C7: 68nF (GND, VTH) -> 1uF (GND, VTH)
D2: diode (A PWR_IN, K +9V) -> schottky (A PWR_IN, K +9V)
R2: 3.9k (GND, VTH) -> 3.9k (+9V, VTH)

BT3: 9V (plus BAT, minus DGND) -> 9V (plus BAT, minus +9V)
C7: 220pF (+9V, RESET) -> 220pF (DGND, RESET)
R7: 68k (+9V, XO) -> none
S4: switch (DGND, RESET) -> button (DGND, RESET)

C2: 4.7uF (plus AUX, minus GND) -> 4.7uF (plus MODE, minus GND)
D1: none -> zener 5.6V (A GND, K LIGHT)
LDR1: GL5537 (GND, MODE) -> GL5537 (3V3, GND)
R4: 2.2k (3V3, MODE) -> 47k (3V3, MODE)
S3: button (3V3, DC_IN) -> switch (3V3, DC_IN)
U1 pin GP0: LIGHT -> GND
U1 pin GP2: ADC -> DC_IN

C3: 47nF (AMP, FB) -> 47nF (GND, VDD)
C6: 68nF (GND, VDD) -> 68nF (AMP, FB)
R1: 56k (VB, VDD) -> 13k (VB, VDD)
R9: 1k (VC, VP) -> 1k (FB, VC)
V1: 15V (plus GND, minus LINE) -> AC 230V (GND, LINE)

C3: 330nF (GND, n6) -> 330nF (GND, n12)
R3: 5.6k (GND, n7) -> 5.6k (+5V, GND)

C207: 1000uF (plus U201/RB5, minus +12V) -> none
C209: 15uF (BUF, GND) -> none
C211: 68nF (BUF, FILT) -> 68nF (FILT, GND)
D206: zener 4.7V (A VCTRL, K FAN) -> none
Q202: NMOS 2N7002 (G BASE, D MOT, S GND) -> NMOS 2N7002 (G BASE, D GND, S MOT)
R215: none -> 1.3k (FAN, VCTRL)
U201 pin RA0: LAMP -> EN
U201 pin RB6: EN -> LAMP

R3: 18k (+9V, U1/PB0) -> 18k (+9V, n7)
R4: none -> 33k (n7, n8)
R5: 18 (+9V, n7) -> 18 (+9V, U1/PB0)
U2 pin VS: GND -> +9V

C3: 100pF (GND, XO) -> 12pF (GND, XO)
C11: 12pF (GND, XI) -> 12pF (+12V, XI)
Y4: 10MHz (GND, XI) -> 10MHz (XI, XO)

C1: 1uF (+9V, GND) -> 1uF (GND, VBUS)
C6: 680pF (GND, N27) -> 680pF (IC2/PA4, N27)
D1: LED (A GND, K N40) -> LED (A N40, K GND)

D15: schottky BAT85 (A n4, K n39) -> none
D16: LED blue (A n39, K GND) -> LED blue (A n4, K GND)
+++
### [WHAT TO WORK ON]
Repeat every entry word for word.

### [OUTPUT OF THE TASK]
C7: 68nF (GND, VTH) -> 1uF (GND, VTH)
D2: diode (A PWR_IN, K +9V) -> schottky (A PWR_IN, K +9V)
R2: 3.9k (GND, VTH) -> 3.9k (+9V, VTH)

BT3: 9V (plus BAT, minus DGND) -> 9V (plus BAT, minus +9V)
C7: 220pF (+9V, RESET) -> 220pF (DGND, RESET)
R7: 68k (+9V, XO) -> none
S4: switch (DGND, RESET) -> button (DGND, RESET)

C2: 4.7uF (plus AUX, minus GND) -> 4.7uF (plus MODE, minus GND)
D1: none -> zener 5.6V (A GND, K LIGHT)
LDR1: GL5537 (GND, MODE) -> GL5537 (3V3, GND)
R4: 2.2k (3V3, MODE) -> 47k (3V3, MODE)
S3: button (3V3, DC_IN) -> switch (3V3, DC_IN)
U1 pin GP0: LIGHT -> GND
U1 pin GP2: ADC -> DC_IN

C3: 47nF (AMP, FB) -> 47nF (GND, VDD)
C6: 68nF (GND, VDD) -> 68nF (AMP, FB)
R1: 56k (VB, VDD) -> 13k (VB, VDD)
R9: 1k (VC, VP) -> 1k (FB, VC)
V1: 15V (plus GND, minus LINE) -> AC 230V (GND, LINE)

C3: 330nF (GND, n6) -> 330nF (GND, n12)
R3: 5.6k (GND, n7) -> 5.6k (+5V, GND)

C207: 1000uF (plus U201/RB5, minus +12V) -> none
C209: 15uF (BUF, GND) -> none
C211: 68nF (BUF, FILT) -> 68nF (FILT, GND)
D206: zener 4.7V (A VCTRL, K FAN) -> none
Q202: NMOS 2N7002 (G BASE, D MOT, S GND) -> NMOS 2N7002 (G BASE, D GND, S MOT)
R215: none -> 1.3k (FAN, VCTRL)
U201 pin RA0: LAMP -> EN
U201 pin RB6: EN -> LAMP

R3: 18k (+9V, U1/PB0) -> 18k (+9V, n7)
R4: none -> 33k (n7, n8)
R5: 18 (+9V, n7) -> 18 (+9V, U1/PB0)
U2 pin VS: GND -> +9V

C3: 100pF (GND, XO) -> 12pF (GND, XO)
C11: 12pF (GND, XI) -> 12pF (+12V, XI)
Y4: 10MHz (GND, XI) -> 10MHz (XI, XO)

C1: 1uF (+9V, GND) -> 1uF (GND, VBUS)
C6: 680pF (GND, N27) -> 680pF (IC2/PA4, N27)
D1: LED (A GND, K N40) -> LED (A N40, K GND)

D15: schottky BAT85 (A n4, K n39) -> none
D16: LED blue (A n39, K GND) -> LED blue (A n4, K GND)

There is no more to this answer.